--- Goal of the exercise ---
Report how many lines in the entries below have the word "RADIO" in them, and give no other words.

--- Records for the task ---
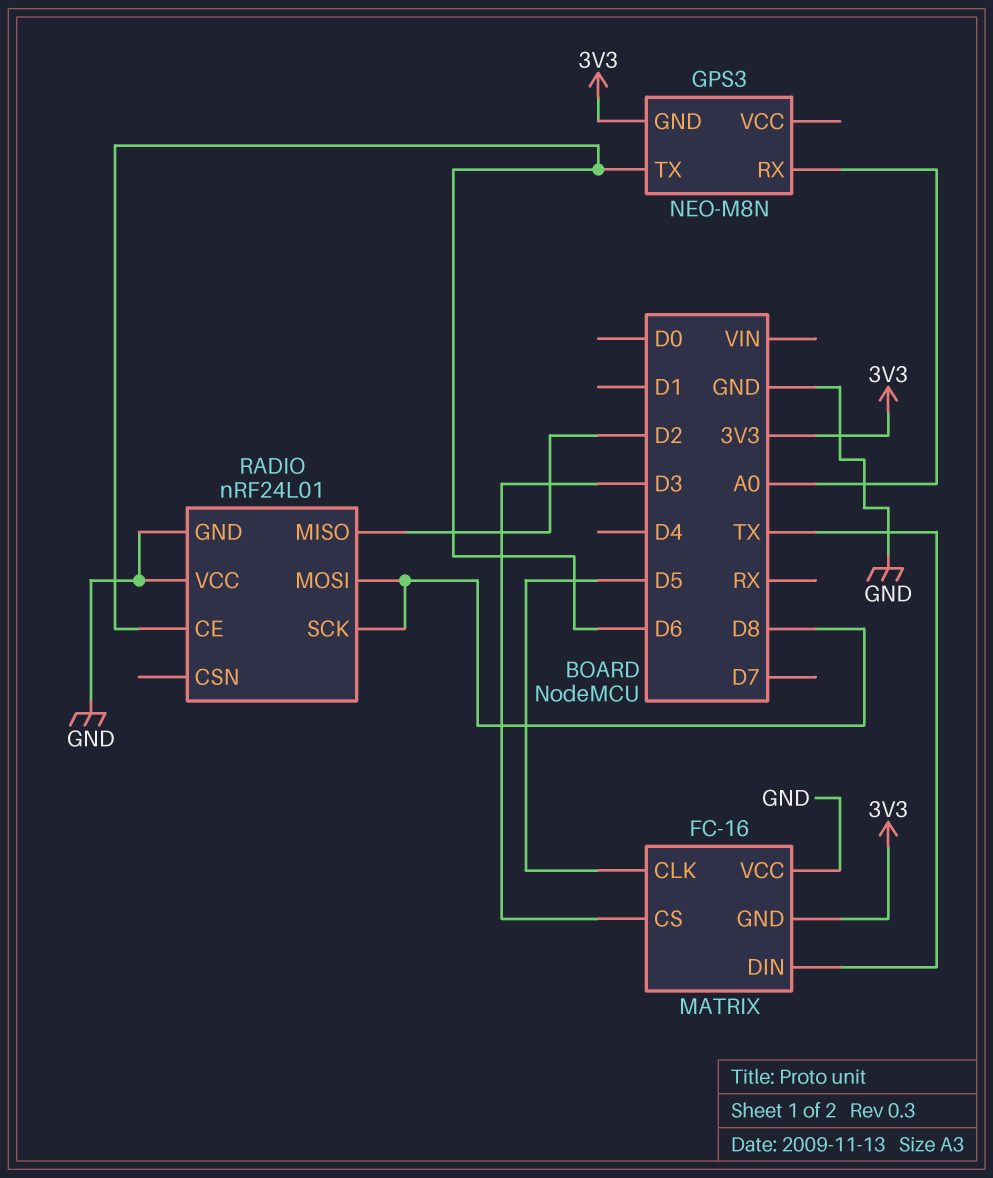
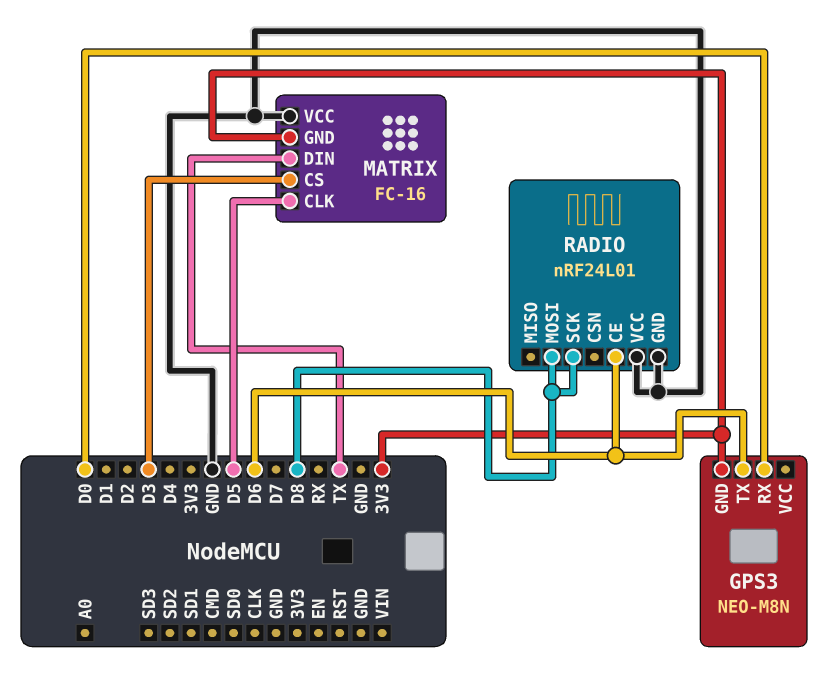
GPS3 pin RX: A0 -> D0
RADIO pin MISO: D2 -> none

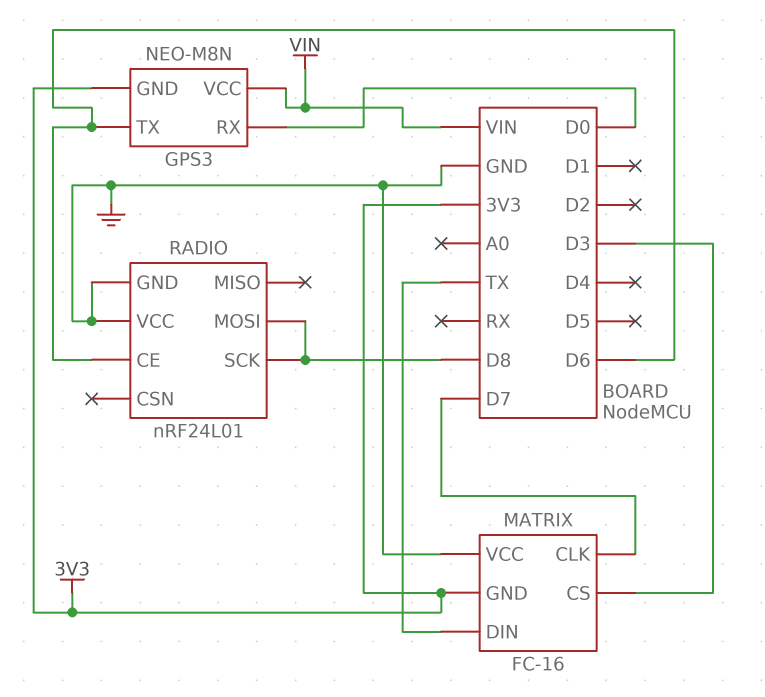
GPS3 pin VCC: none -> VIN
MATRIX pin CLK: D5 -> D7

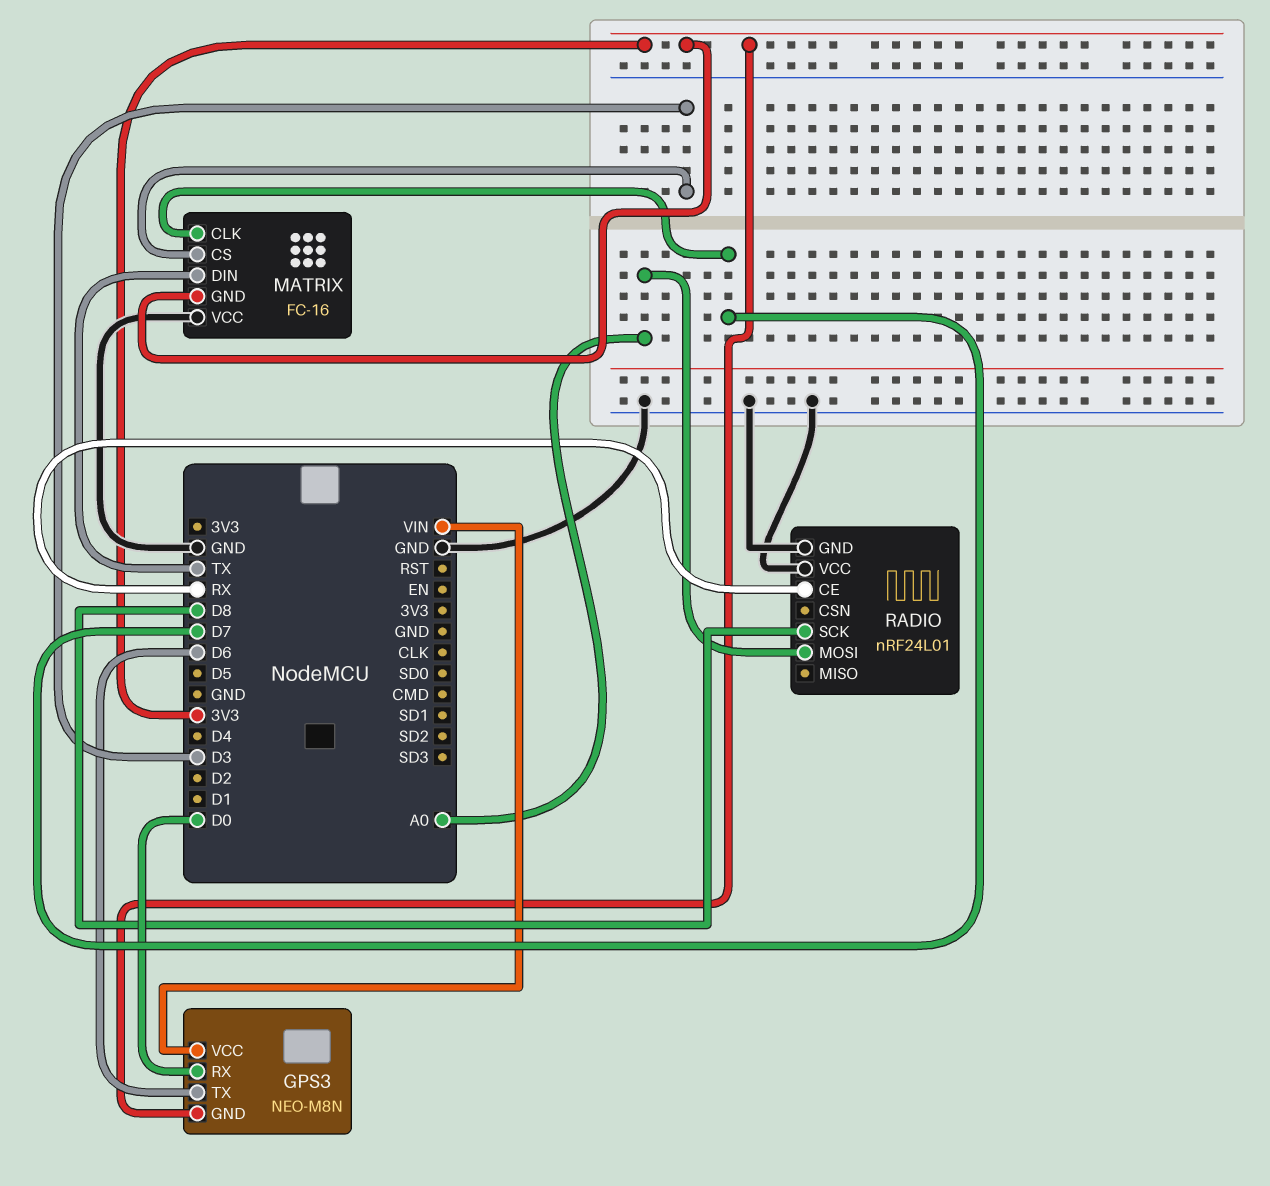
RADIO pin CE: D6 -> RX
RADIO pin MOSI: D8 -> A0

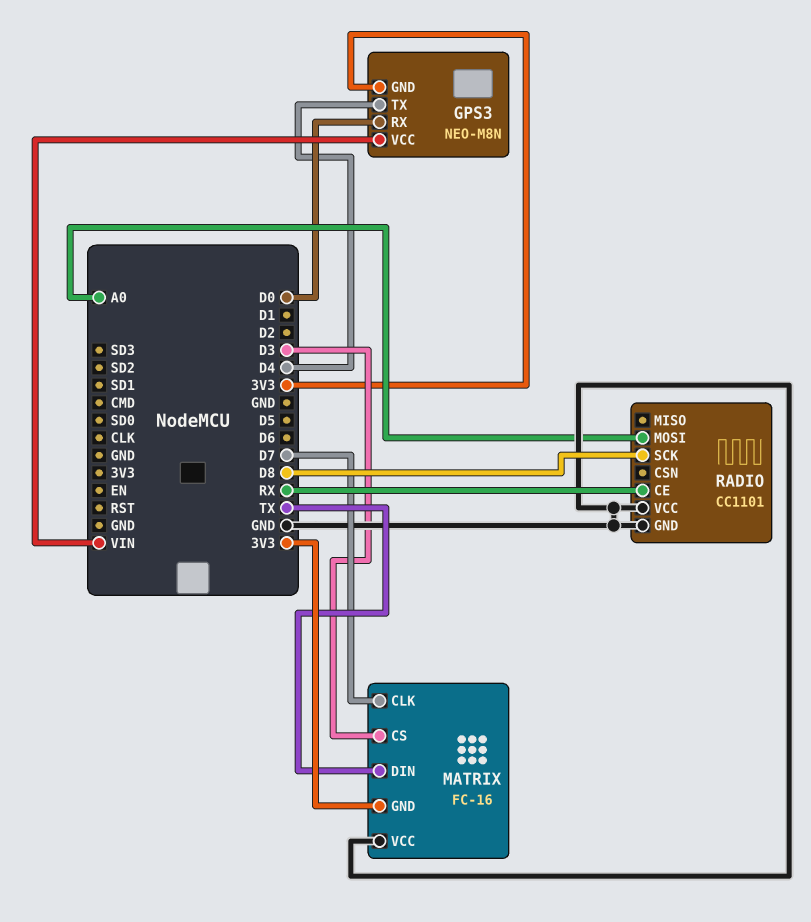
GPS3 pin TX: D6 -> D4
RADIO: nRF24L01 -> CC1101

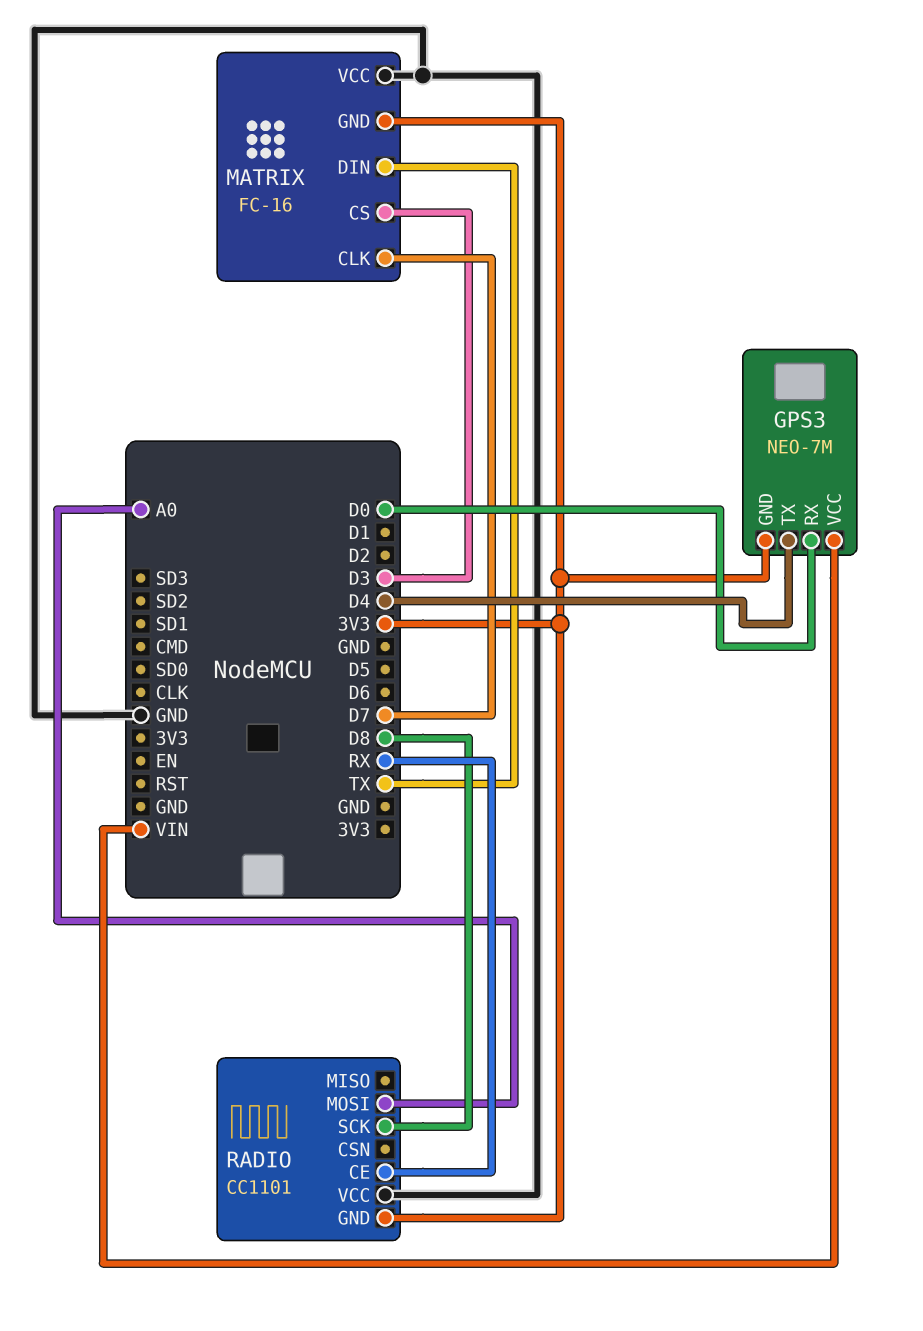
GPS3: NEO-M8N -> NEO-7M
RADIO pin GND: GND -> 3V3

...

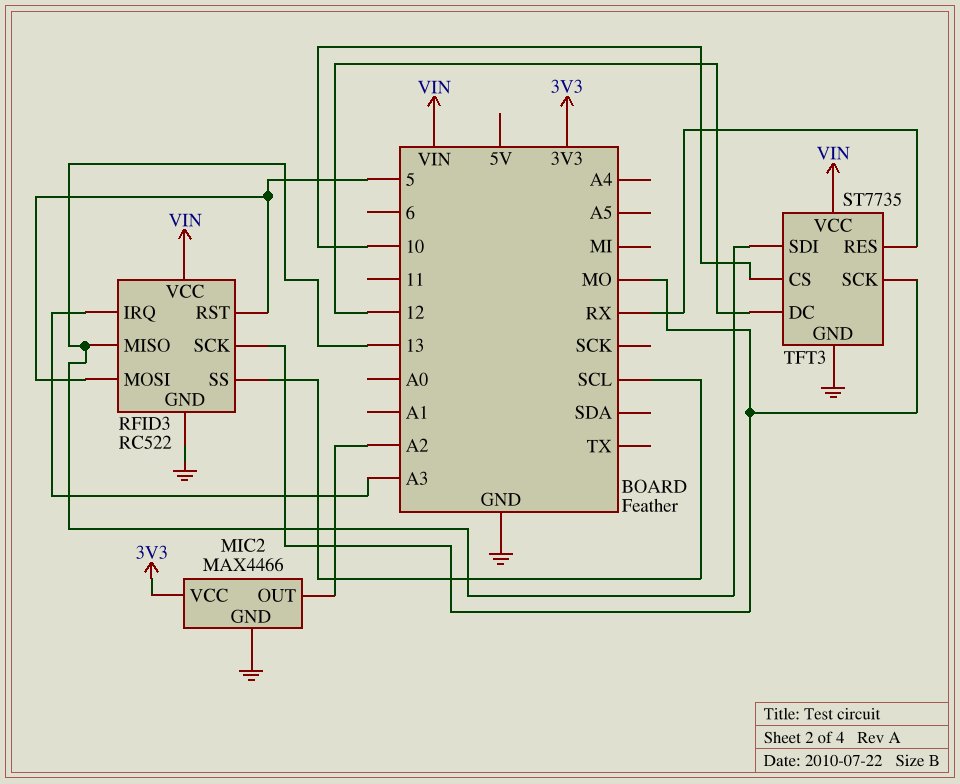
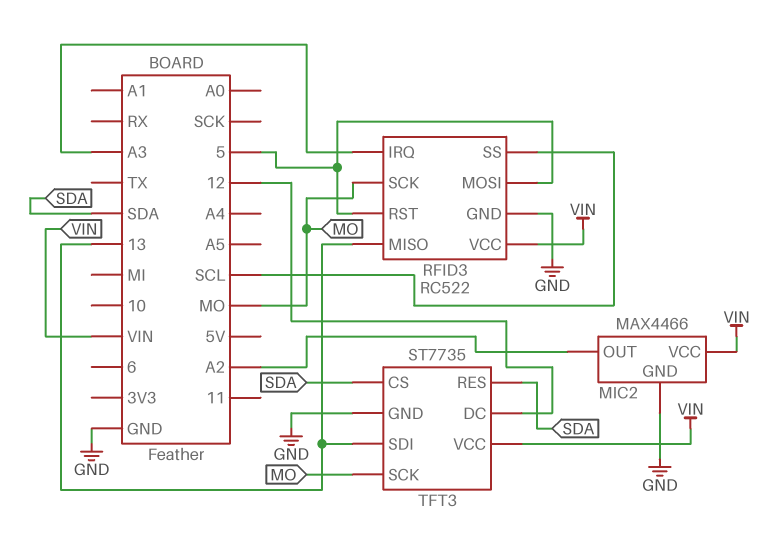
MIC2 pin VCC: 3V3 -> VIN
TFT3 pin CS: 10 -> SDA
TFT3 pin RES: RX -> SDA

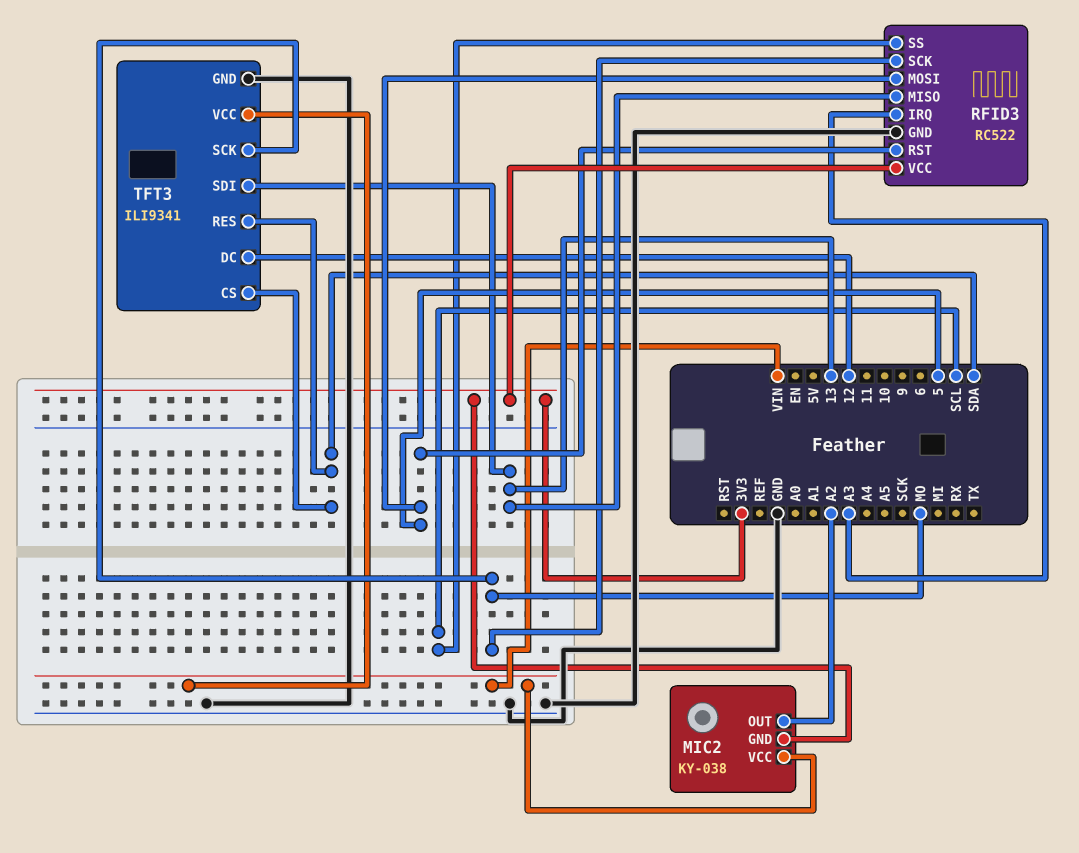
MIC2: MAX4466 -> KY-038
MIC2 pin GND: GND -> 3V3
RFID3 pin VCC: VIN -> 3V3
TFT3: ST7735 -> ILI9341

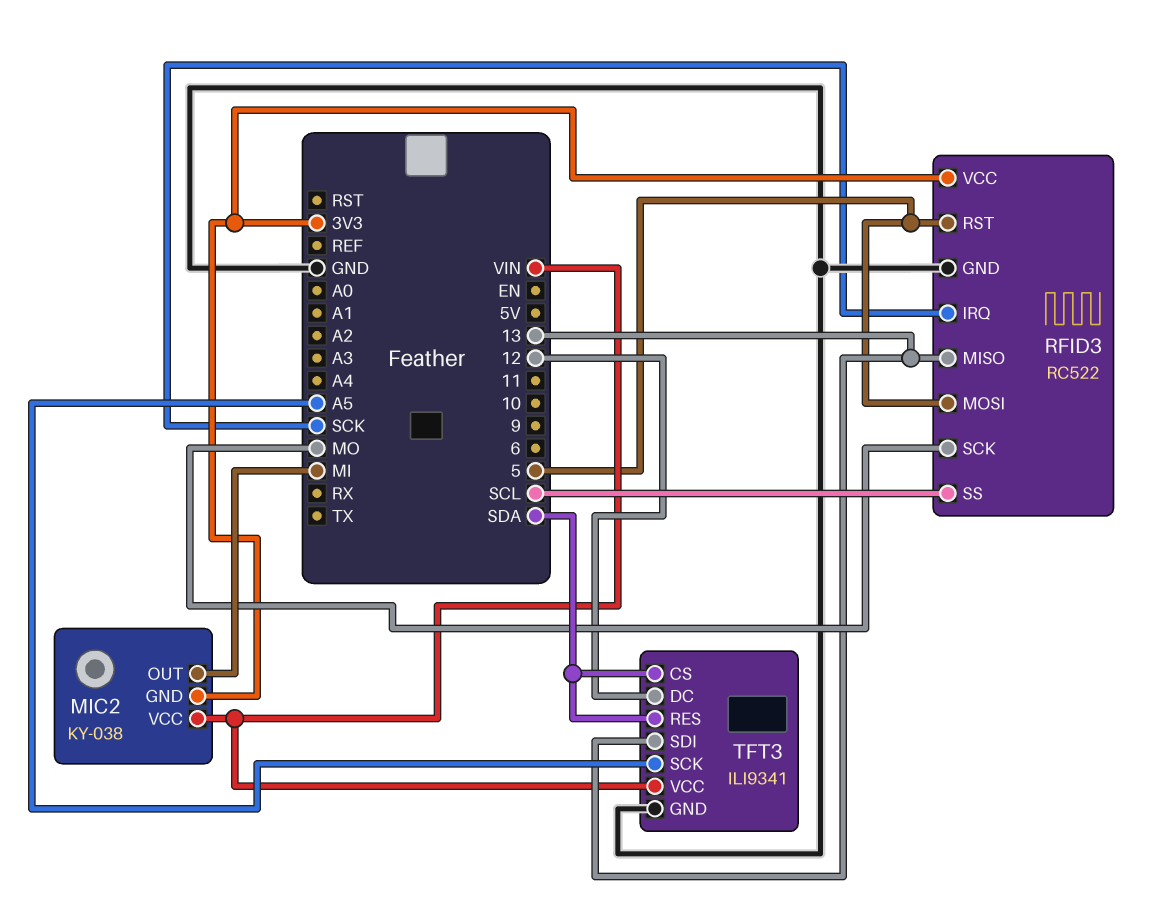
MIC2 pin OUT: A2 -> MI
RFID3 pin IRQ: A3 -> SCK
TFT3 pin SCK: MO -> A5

--- Exercise solution ---
5